--- EXTRACTED RECORDS Enclosed Below ---
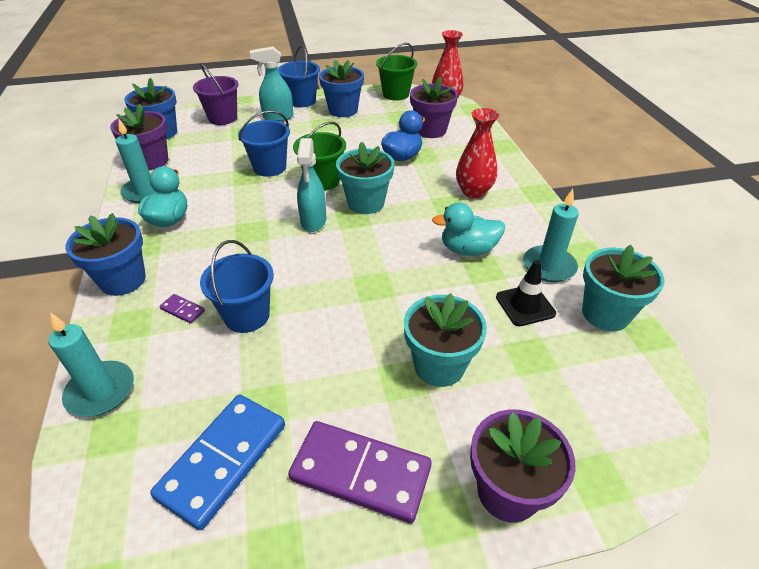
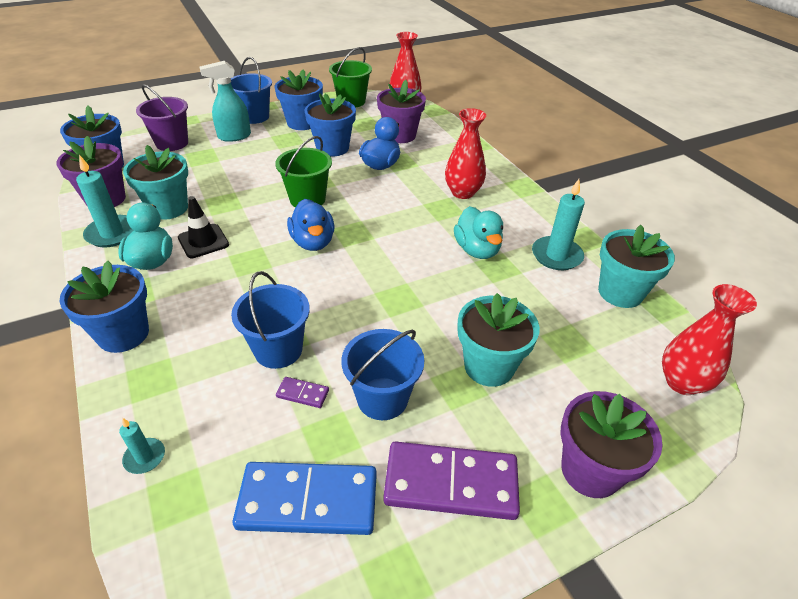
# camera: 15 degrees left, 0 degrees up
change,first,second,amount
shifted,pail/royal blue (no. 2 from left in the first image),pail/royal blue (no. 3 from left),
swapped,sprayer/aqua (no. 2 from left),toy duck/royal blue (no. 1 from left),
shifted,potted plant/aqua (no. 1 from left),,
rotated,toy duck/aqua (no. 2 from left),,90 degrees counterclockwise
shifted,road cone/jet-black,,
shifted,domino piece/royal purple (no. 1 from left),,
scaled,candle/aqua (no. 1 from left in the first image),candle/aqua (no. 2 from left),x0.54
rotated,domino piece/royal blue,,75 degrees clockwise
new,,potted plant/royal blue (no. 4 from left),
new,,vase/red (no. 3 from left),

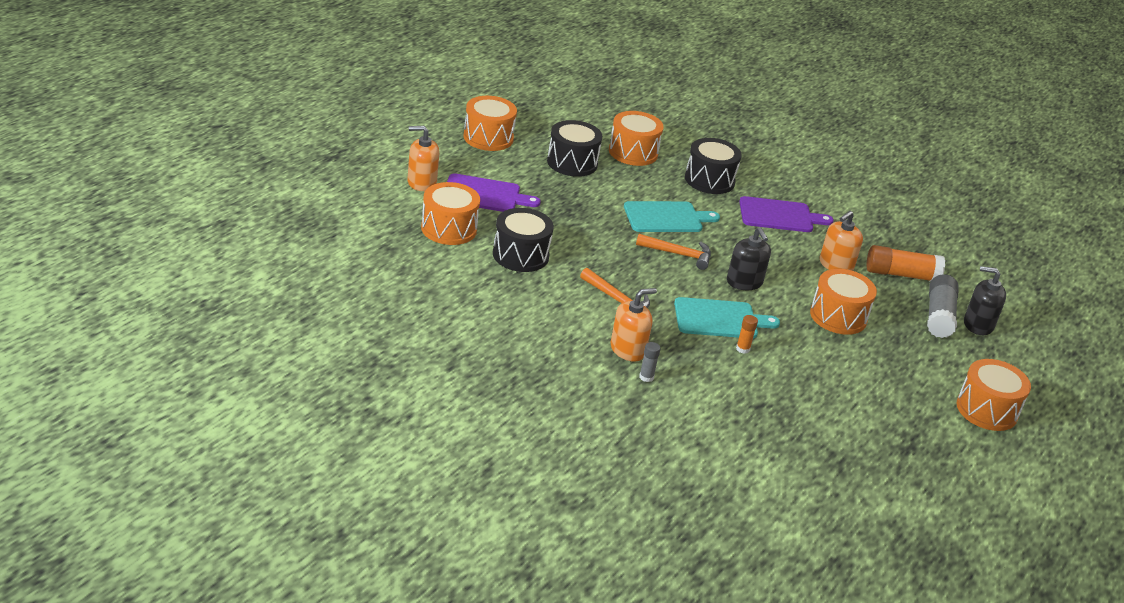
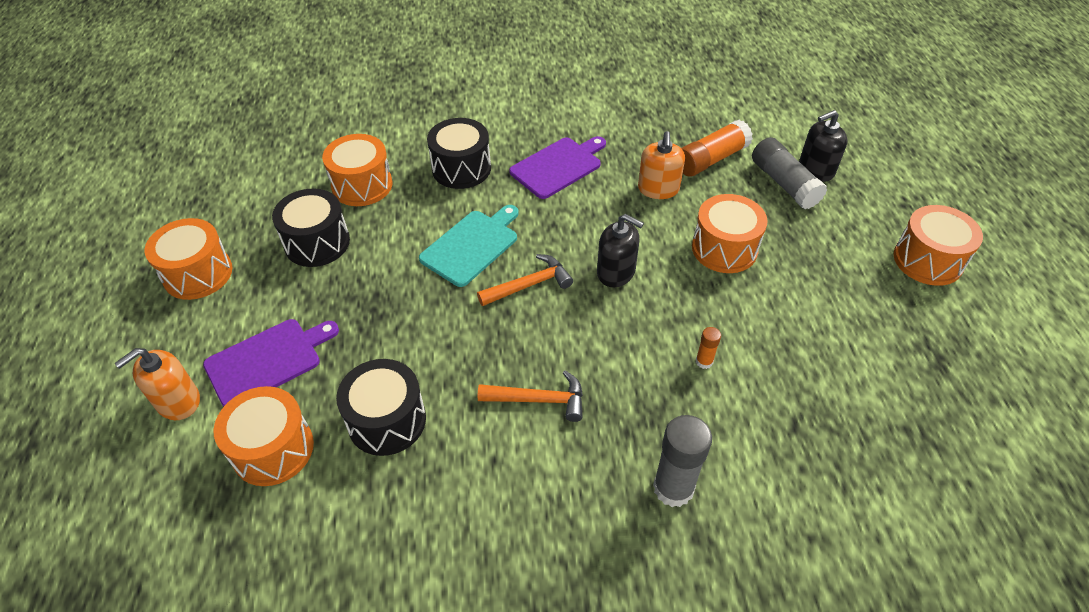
# camera: 35 degrees left, 15 degrees up
change,first,second,amount
gone,pump bottle/orange-coloured (no. 2 from left),,
gone,bread board/aqua (no. 2 from left),,
scaled,glue stick/ash-grey (no. 1 from left),,x2.07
--- End of Enclosed EXTRACTED RECORDS ---
#### TASK BRIEF:
Search the data above for the word "potted", then gather each line in which it appears.

#### TASK SOLUTION:
shifted,potted plant/aqua (no. 1 from left),,
new,,potted plant/royal blue (no. 4 from left),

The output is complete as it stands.